## Data
*** Begin section ***

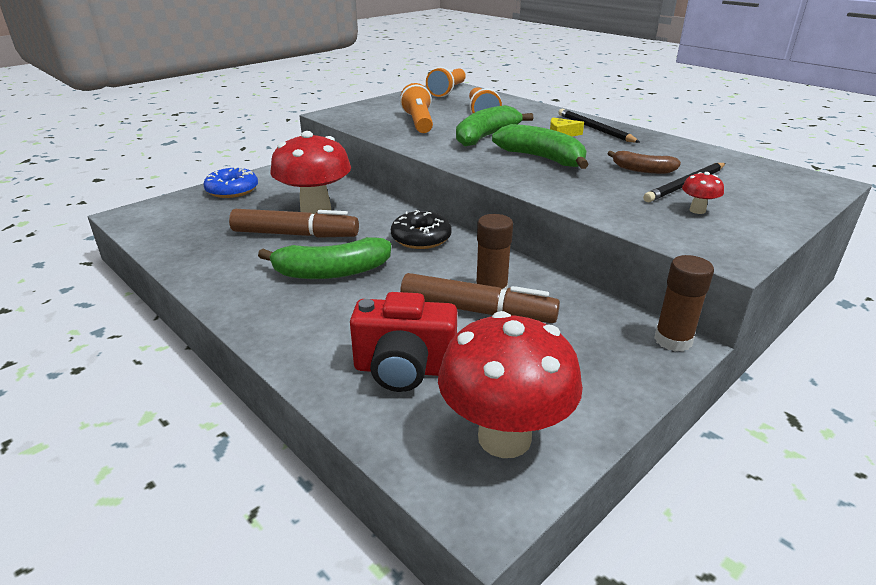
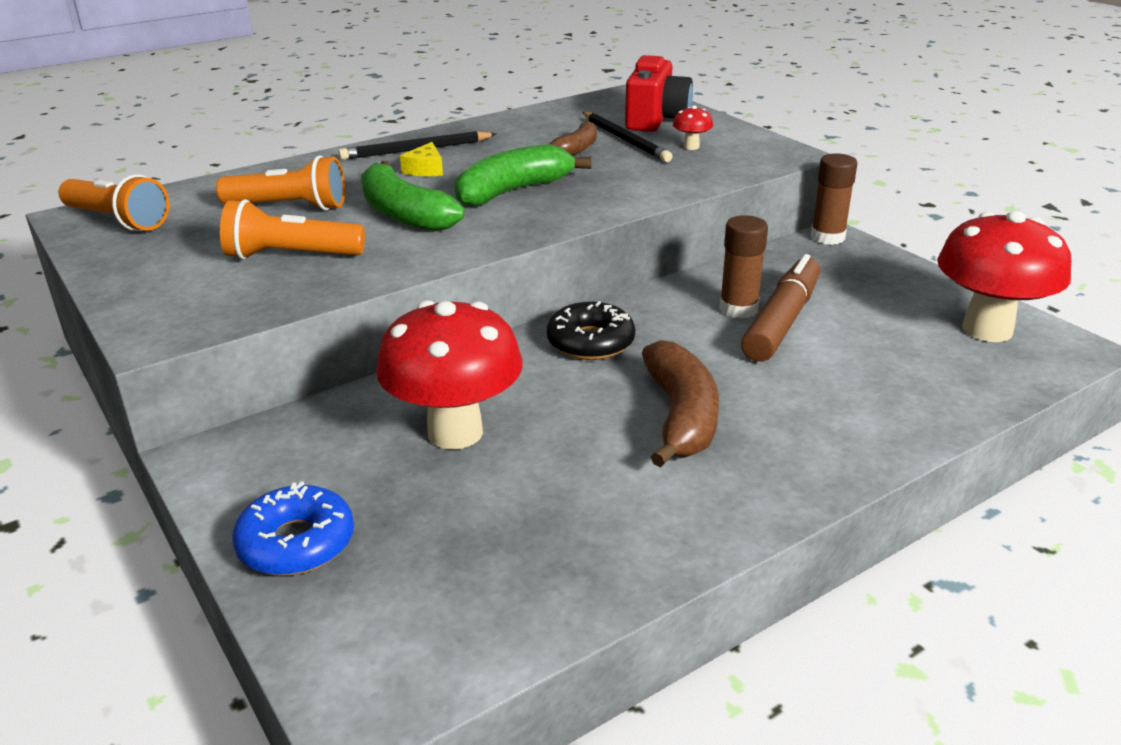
camera: 80 degrees left, 0 degrees up
(295, 234) = (546, 452): brown marker -> none
(331, 272) = (681, 417): green banana -> brown banana
(404, 369) = (899, 372): red camera -> red camera (656, 120)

*** End section ***

## What you should do
When copying, output the data exactly and leave out the pictures.

## Result below
camera: 80 degrees left, 0 degrees up
(295, 234) = (546, 452): brown marker -> none
(331, 272) = (681, 417): green banana -> brown banana
(404, 369) = (899, 372): red camera -> red camera (656, 120)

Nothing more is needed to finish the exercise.